(Records)
- - -

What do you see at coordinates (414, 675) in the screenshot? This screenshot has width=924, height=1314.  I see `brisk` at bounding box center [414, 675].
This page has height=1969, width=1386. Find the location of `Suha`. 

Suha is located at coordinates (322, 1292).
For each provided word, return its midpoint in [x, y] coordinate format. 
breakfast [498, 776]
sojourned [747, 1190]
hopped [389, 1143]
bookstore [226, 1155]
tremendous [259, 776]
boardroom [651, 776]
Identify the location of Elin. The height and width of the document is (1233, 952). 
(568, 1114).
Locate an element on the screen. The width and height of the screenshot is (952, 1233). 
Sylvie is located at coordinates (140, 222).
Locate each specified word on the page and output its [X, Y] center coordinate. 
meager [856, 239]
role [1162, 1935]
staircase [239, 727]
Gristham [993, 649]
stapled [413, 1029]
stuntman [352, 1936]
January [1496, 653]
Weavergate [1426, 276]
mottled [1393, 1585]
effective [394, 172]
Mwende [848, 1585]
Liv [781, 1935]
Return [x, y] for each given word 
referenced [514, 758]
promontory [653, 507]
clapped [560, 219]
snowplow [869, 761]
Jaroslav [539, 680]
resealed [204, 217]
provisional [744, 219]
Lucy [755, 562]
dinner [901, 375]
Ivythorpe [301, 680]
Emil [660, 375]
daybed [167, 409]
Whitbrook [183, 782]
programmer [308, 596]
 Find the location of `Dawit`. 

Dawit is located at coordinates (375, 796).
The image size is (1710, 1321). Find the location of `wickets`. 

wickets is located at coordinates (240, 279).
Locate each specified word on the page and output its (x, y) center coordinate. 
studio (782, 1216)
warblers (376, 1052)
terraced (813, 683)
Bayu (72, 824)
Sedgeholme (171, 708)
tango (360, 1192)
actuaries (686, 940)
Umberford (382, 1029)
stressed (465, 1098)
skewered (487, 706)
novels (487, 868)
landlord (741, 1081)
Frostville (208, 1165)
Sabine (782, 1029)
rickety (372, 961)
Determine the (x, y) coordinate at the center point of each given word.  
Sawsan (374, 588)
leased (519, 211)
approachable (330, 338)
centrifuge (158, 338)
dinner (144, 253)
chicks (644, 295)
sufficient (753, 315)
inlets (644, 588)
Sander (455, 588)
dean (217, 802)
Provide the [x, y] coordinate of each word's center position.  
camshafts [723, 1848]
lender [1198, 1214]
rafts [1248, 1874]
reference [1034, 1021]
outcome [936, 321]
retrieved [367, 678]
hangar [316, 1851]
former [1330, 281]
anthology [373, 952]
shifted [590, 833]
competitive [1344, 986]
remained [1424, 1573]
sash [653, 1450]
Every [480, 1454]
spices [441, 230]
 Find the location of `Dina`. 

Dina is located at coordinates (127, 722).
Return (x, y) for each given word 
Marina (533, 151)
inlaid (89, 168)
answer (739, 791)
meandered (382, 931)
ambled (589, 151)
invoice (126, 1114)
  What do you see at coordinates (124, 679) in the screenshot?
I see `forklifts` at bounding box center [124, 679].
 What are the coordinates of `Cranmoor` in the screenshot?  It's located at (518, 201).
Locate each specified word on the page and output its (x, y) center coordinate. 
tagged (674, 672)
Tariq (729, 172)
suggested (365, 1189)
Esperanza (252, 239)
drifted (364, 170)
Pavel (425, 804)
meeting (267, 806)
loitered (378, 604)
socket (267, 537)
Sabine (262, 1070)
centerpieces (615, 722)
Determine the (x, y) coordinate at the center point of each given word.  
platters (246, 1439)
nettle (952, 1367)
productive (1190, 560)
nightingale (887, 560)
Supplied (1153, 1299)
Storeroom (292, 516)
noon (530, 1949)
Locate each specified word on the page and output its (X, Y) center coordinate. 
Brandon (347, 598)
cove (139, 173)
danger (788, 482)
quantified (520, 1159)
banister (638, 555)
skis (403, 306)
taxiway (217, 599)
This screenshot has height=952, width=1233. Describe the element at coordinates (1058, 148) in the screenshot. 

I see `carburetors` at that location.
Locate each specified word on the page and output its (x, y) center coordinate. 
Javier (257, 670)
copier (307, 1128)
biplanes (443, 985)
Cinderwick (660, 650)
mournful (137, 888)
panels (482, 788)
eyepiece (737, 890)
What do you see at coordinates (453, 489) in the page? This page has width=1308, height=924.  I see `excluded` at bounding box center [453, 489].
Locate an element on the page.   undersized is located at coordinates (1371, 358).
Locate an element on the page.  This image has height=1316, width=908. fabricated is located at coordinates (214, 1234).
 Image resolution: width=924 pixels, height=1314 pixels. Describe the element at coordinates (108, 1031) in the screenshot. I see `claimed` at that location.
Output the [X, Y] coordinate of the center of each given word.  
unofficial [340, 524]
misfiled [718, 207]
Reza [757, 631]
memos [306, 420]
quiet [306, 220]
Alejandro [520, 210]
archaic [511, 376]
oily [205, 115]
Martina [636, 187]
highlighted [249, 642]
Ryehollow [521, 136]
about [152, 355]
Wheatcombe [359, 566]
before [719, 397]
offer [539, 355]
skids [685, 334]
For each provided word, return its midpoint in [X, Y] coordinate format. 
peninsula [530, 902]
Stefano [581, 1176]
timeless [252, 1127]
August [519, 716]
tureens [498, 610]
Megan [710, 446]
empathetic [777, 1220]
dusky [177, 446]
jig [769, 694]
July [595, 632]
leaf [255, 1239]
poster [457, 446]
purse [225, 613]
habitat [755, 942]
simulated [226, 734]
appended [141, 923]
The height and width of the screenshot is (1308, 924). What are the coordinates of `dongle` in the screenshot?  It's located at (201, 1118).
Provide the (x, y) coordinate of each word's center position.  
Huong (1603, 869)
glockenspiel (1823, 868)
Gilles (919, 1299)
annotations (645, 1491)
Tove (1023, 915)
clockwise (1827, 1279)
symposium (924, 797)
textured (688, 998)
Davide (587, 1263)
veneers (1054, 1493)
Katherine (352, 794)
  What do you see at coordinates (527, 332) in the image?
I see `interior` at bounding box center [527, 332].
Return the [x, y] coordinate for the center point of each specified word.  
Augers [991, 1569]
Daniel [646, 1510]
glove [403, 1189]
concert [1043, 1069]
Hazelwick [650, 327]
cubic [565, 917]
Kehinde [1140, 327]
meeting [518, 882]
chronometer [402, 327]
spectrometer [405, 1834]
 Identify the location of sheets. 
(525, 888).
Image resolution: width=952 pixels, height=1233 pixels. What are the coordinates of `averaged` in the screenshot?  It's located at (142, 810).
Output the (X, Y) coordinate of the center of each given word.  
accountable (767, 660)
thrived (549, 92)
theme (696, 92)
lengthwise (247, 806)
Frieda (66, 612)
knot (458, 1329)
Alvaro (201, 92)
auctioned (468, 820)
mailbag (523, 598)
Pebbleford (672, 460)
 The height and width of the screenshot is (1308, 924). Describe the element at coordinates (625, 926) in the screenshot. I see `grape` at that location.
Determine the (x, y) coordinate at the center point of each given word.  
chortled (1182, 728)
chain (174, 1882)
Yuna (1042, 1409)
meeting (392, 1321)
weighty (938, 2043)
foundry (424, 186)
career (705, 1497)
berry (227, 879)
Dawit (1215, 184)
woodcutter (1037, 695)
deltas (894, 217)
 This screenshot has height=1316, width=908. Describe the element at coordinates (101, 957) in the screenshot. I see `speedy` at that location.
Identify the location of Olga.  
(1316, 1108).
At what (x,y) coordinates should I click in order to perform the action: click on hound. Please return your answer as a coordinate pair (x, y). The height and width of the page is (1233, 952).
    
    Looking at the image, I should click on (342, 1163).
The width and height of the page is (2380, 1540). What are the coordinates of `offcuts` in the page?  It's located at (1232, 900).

- - -

Please count the lines in the entries above that contain the word "click" and give only that number.

2